------ SUPPLIED RECORDS ------
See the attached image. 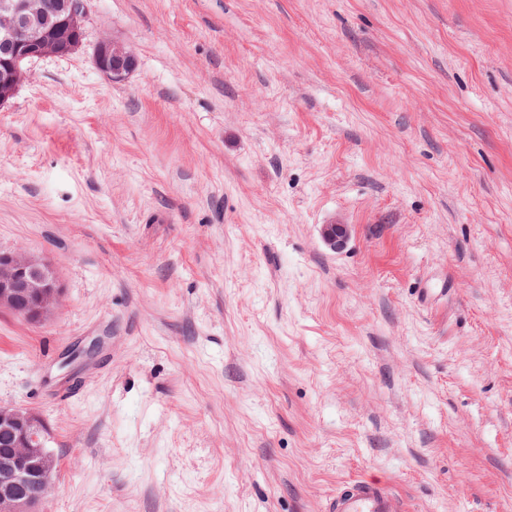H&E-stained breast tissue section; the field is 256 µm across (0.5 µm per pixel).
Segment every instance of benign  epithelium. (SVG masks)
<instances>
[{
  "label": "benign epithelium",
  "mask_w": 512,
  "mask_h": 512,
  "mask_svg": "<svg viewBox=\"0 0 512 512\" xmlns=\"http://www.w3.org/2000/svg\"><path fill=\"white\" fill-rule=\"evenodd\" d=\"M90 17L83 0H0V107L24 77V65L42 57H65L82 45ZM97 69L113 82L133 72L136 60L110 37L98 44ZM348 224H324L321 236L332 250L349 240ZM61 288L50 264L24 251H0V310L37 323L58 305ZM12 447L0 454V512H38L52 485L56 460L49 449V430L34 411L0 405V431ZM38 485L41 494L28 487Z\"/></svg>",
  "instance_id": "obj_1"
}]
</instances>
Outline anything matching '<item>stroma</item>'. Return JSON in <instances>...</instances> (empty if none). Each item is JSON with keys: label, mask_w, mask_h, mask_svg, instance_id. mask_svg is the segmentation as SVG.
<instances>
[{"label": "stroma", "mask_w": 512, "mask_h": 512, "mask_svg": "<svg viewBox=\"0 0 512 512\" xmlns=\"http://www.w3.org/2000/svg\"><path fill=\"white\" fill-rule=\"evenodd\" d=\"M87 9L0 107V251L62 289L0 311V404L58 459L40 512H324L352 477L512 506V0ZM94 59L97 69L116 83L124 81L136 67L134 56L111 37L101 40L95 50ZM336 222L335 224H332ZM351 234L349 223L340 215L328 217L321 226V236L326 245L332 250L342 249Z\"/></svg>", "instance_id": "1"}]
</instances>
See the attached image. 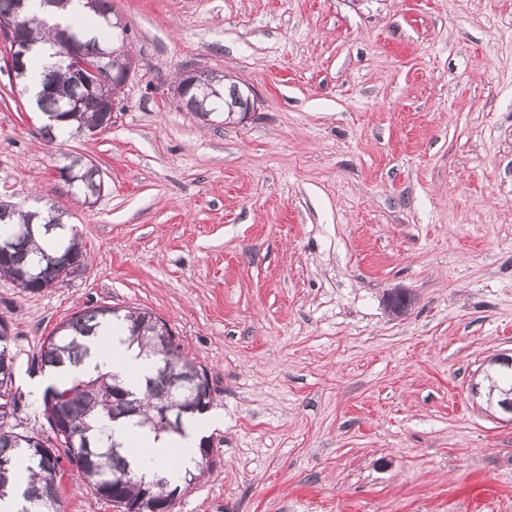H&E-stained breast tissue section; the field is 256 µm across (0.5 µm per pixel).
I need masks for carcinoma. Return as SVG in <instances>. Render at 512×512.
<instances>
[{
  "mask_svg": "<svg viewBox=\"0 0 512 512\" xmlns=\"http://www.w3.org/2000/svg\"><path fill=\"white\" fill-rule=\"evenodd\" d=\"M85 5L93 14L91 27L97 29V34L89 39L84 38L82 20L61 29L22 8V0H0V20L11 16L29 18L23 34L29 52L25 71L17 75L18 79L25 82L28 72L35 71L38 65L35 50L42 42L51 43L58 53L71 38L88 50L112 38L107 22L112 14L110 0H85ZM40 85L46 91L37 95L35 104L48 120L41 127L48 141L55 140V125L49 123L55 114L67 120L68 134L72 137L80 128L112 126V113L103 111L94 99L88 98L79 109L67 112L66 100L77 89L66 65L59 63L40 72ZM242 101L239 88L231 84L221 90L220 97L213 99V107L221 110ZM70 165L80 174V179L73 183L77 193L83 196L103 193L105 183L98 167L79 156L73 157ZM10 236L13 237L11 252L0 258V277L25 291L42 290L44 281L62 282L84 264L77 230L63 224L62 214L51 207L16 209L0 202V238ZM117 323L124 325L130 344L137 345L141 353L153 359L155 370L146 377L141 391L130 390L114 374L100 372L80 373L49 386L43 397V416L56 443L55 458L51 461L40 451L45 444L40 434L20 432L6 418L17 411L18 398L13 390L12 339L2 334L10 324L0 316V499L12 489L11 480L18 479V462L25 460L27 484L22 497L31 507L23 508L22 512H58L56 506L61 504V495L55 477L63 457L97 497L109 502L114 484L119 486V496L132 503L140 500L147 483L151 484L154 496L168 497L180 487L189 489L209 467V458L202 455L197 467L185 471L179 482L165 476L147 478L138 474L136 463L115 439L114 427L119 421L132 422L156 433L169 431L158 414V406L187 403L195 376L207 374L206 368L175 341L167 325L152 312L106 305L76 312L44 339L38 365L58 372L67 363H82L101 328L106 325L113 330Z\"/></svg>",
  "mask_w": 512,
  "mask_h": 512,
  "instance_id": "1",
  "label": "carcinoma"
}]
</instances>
------
------ SUPPLIED RECORDS ------
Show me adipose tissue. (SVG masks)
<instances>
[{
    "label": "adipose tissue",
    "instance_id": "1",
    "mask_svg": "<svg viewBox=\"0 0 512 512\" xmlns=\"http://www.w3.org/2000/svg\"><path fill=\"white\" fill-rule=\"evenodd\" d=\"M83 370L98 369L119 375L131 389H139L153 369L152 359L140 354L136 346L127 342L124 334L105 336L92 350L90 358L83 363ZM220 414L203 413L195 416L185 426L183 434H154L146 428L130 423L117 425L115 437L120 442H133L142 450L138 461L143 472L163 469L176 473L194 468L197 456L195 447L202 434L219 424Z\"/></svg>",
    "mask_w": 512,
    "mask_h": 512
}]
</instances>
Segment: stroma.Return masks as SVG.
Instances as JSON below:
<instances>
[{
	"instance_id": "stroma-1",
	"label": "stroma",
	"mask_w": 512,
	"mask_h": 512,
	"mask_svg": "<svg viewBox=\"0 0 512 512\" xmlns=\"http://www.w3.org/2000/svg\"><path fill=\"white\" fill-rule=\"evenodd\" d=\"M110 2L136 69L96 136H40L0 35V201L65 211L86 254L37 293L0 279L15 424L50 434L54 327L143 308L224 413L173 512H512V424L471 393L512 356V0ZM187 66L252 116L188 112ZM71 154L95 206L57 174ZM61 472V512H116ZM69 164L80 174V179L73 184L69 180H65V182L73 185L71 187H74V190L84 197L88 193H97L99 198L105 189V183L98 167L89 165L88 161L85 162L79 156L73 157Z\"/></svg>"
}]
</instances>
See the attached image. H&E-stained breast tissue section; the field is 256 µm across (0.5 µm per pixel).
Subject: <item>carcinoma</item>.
------
------ SUPPLIED RECORDS ------
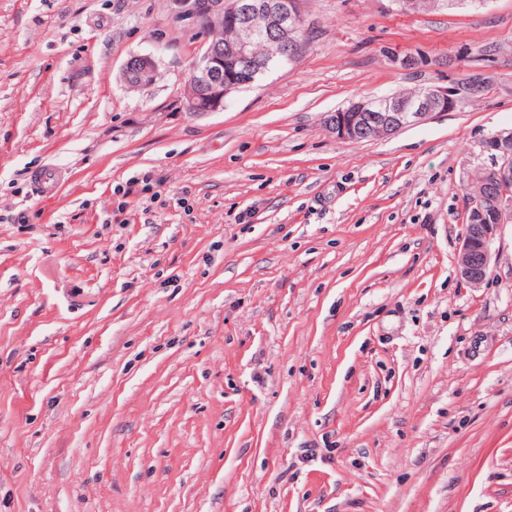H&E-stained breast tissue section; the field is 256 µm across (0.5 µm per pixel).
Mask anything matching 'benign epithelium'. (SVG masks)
------
WHAT THE TASK ASKS |
From the line with "Segment: stroma.Return masks as SVG." through the line with "Subject: <item>carcinoma</item>.", set down every line exactly and nothing besides.

ANSWER TO THIS PROBLEM |
Segment: stroma.Return masks as SVG.
Instances as JSON below:
<instances>
[{
	"instance_id": "stroma-1",
	"label": "stroma",
	"mask_w": 512,
	"mask_h": 512,
	"mask_svg": "<svg viewBox=\"0 0 512 512\" xmlns=\"http://www.w3.org/2000/svg\"><path fill=\"white\" fill-rule=\"evenodd\" d=\"M110 2L136 69L96 136H40L0 35V201L65 211L86 254L37 293L0 279L15 424L50 434L54 327L143 308L224 413L173 512H512V424L471 393L512 356V0ZM187 66L252 116L188 112ZM71 154L95 206L57 174ZM61 472V512H116ZM69 164L80 174V179L73 184L69 180H65V182L73 185L71 187H74V190L84 197L88 193H97L99 198L105 189V183L98 167L89 165L88 161L85 162L79 156L73 157Z\"/></svg>"
}]
</instances>
See the attached image. H&E-stained breast tissue section; the field is 256 µm across (0.5 µm per pixel).
Subject: <item>carcinoma</item>.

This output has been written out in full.